━━ Supplied records ━━
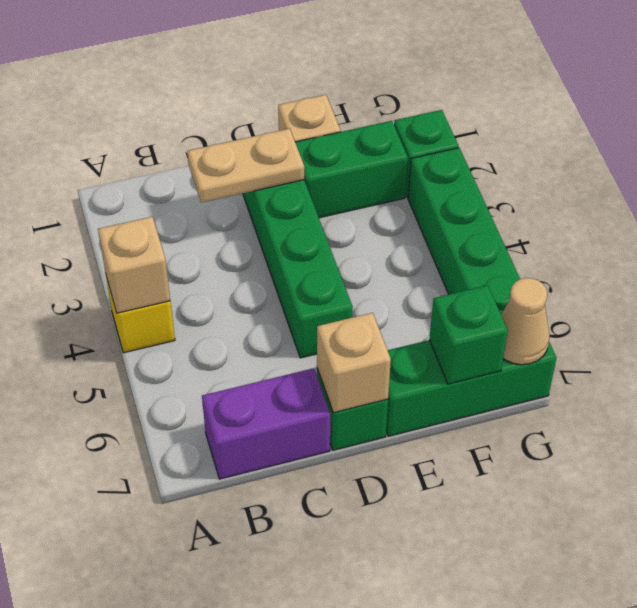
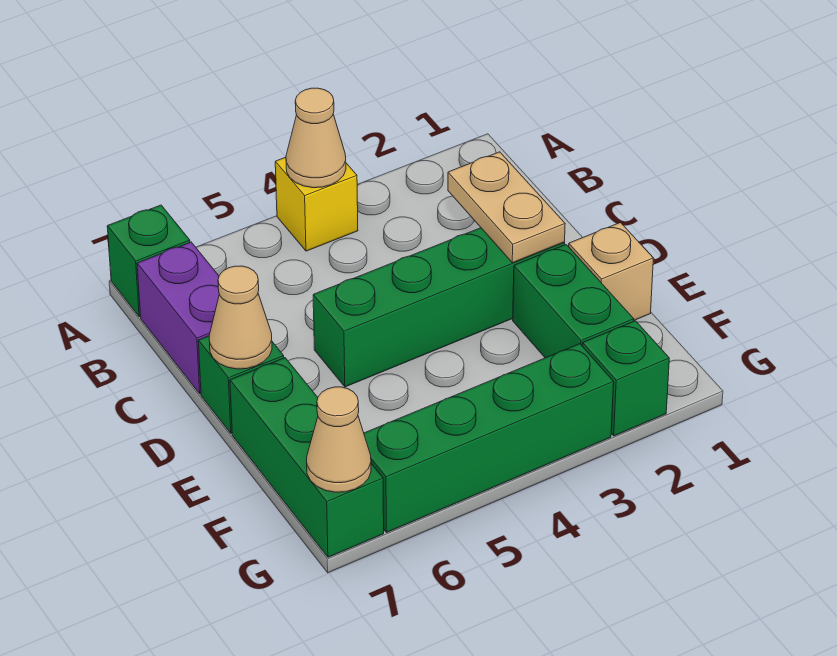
tan brick A4 level 2 -> tan cone A4 level 2
tan brick D7 level 2 -> tan cone D7 level 2
green brick F7 level 2 -> green brick A7 level 1

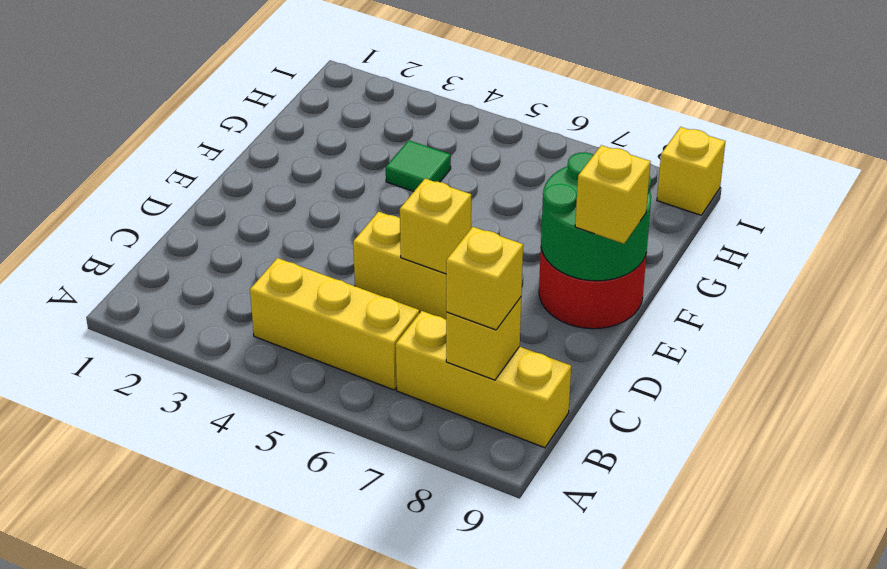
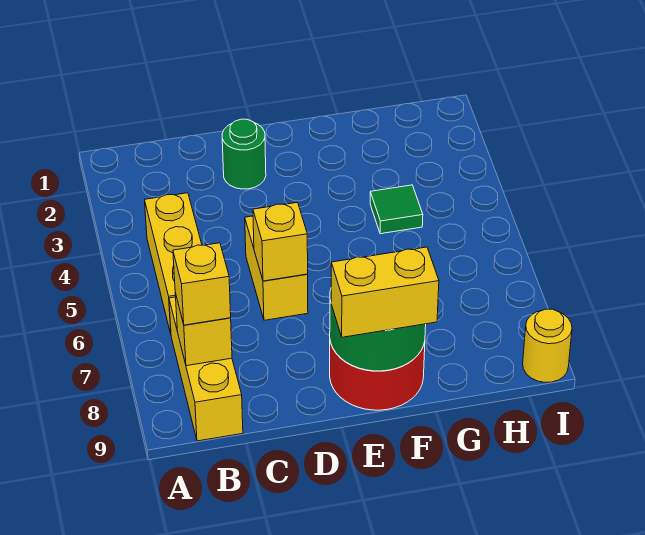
none -> green round brick D2 level 1
yellow brick E9 level 3 -> yellow brick E9:F9 level 3
yellow brick I9 level 1 -> yellow round brick I9 level 1

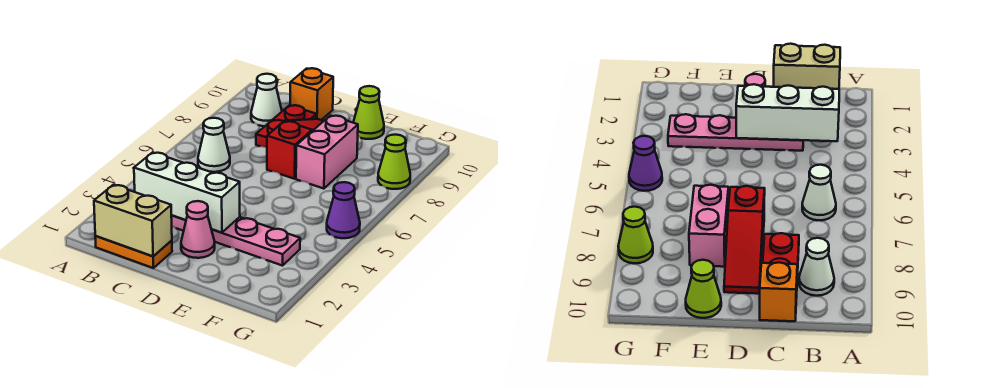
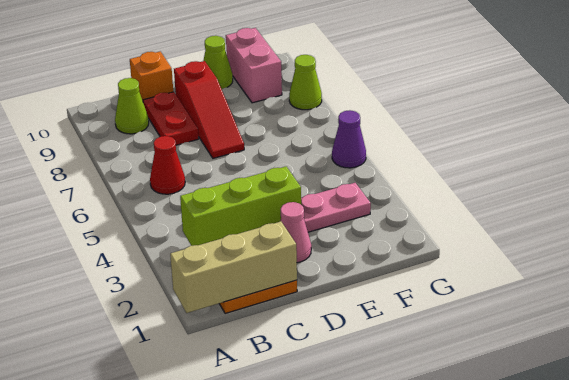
tan brick B1:C1 level 2 -> tan brick A1:C1 level 2
white brick B3:D3 level 2 -> lime brick B3:D3 level 2
white cone B6 level 1 -> red cone B6 level 1
white cone B9 level 1 -> lime cone B9 level 1
red slope D7:D9 level 1 top 7 -> red slope D7:D9 level 1 top 9
pink brick E7:E8 level 1 -> pink brick F9:F10 level 1

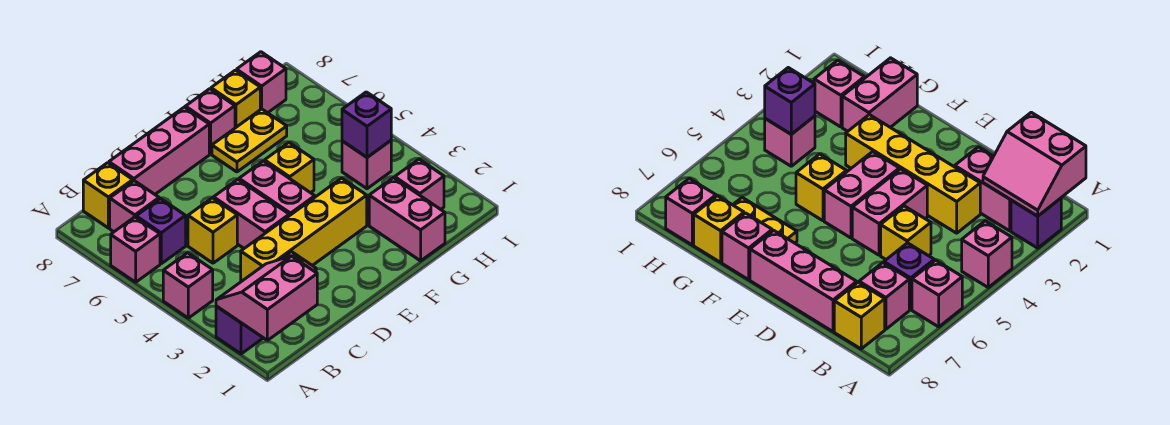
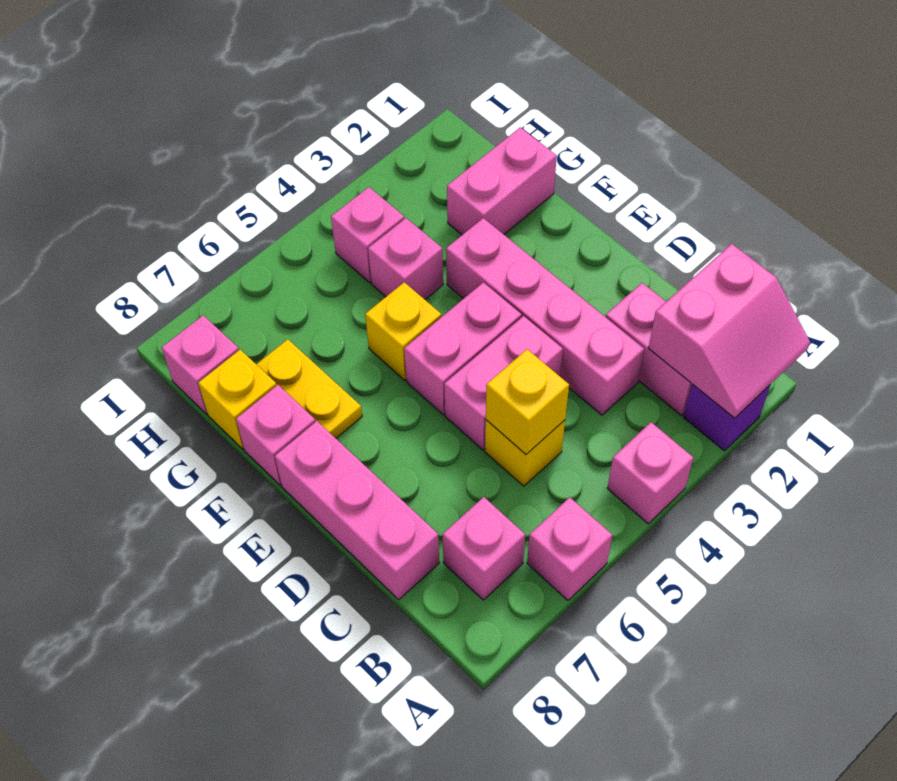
pink slope A1:B2 level 2 top 1 -> pink slope A1:B2 level 2 top B
purple brick B6 level 1 -> none
yellow brick B8 level 1 -> yellow brick C5 level 2
yellow brick C3:F3 level 1 -> pink brick C3:F3 level 1
pink brick H2 level 1 -> pink brick G4 level 1
purple brick H4 level 2 -> none

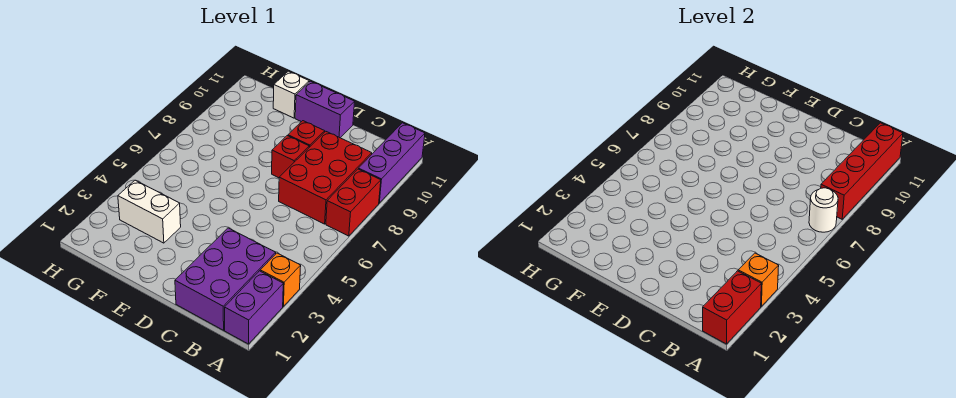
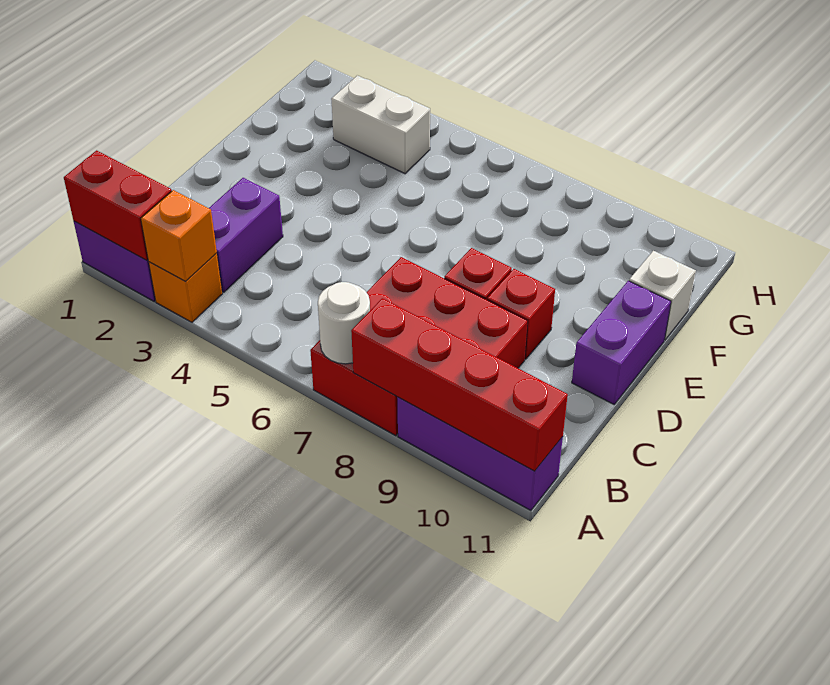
purple brick B1:C3 level 1 -> purple brick B3:C3 level 1
white brick F3:G3 level 1 -> white brick G3:G4 level 1

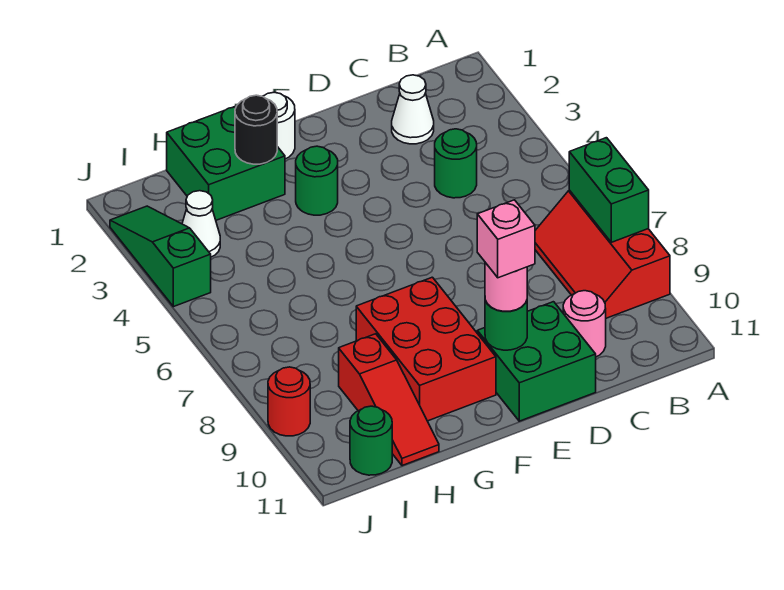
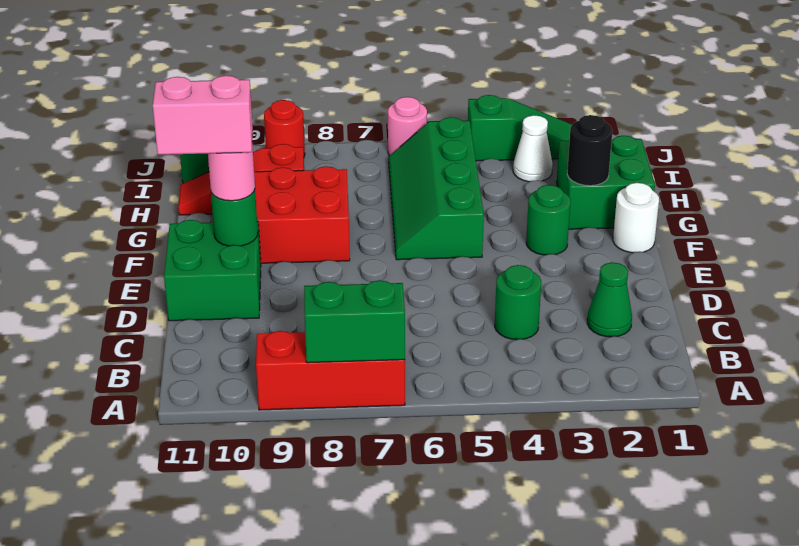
white cone C2 level 1 -> green cone C2 level 1
pink round brick C10 level 1 -> pink round brick J6 level 1
pink brick E10 level 4 -> pink brick E10:E11 level 4
none -> green slope F5:I6 level 1 top 5

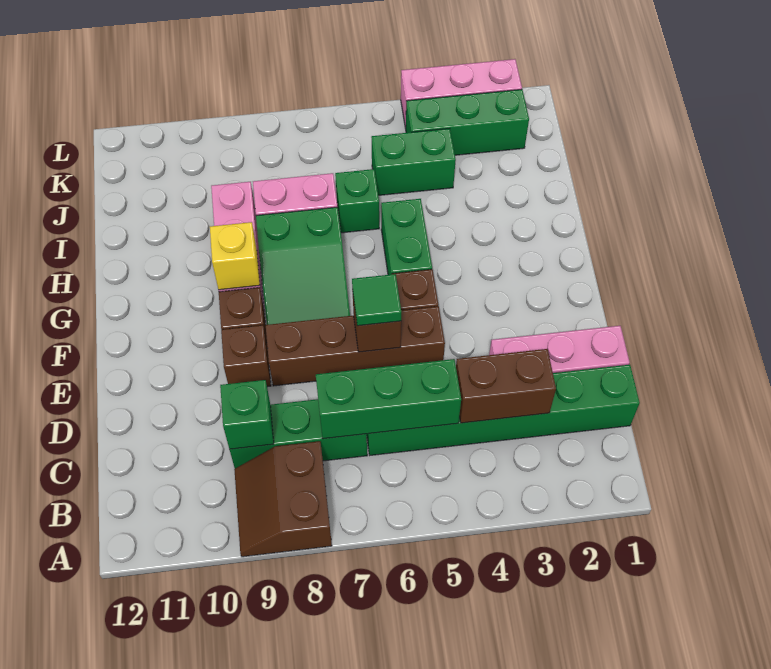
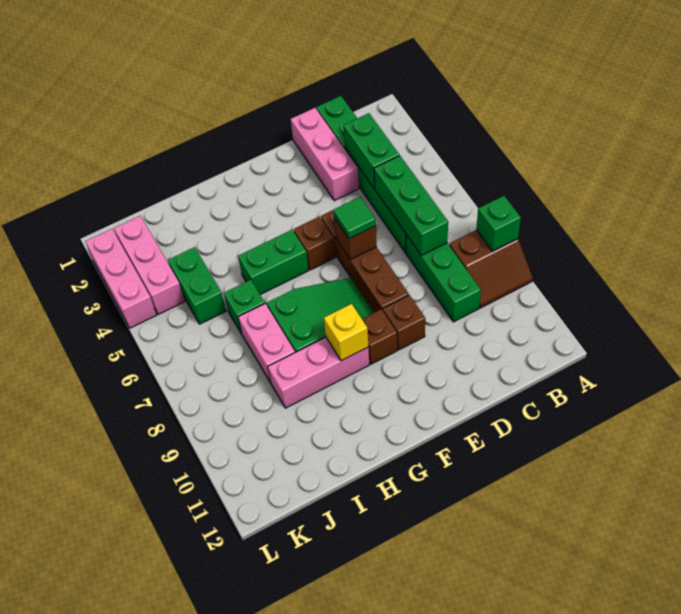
brown brick C3:C4 level 2 -> green brick C3:C4 level 2
green brick C9 level 2 -> green brick A8 level 2
green brick K2:K4 level 1 -> pink brick K2:K4 level 1

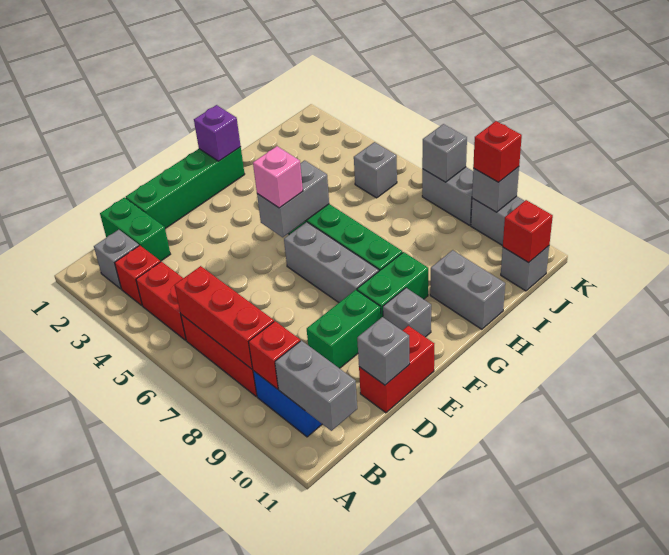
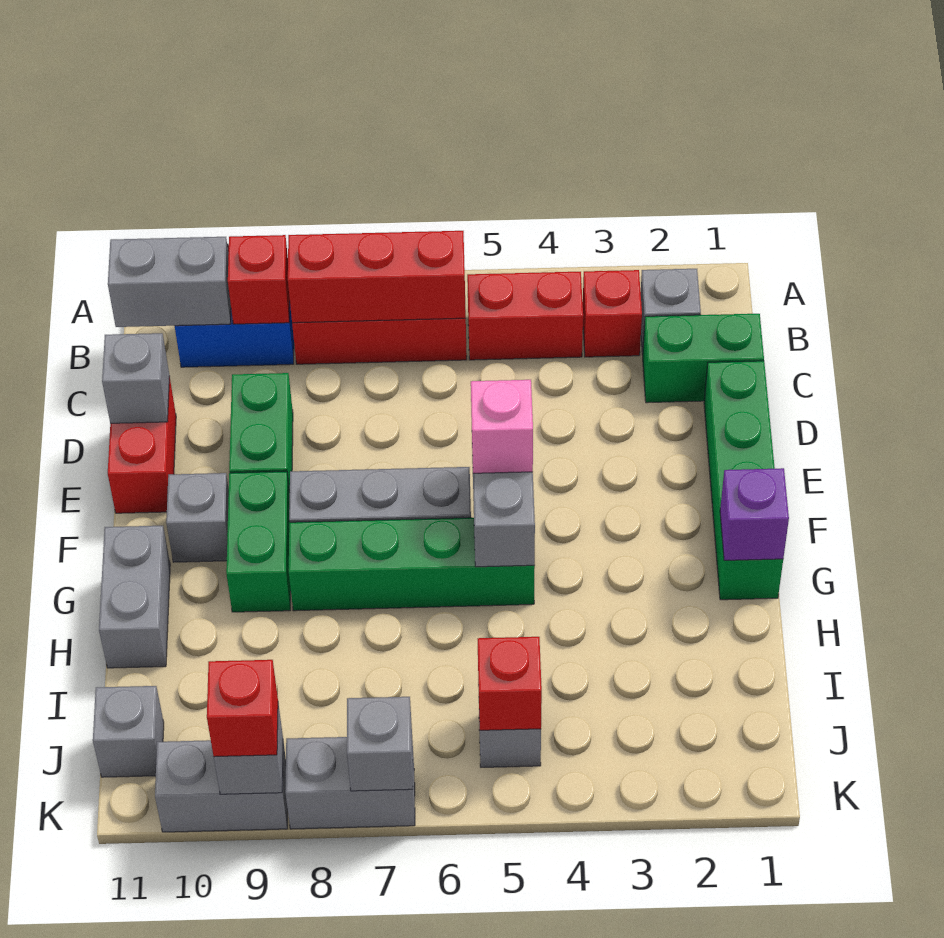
grey brick H10:H11 level 1 -> grey brick G11:H11 level 1
red brick J11 level 2 -> red brick J5 level 2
━━━
● **Task goal**
Extract, word for word, each line from the top of the data down to and including the line with "white cone B9 level 1 -> lime cone B9 level 1"; skip the pictures.

● **Result**
tan brick A4 level 2 -> tan cone A4 level 2
tan brick D7 level 2 -> tan cone D7 level 2
green brick F7 level 2 -> green brick A7 level 1

none -> green round brick D2 level 1
yellow brick E9 level 3 -> yellow brick E9:F9 level 3
yellow brick I9 level 1 -> yellow round brick I9 level 1

tan brick B1:C1 level 2 -> tan brick A1:C1 level 2
white brick B3:D3 level 2 -> lime brick B3:D3 level 2
white cone B6 level 1 -> red cone B6 level 1
white cone B9 level 1 -> lime cone B9 level 1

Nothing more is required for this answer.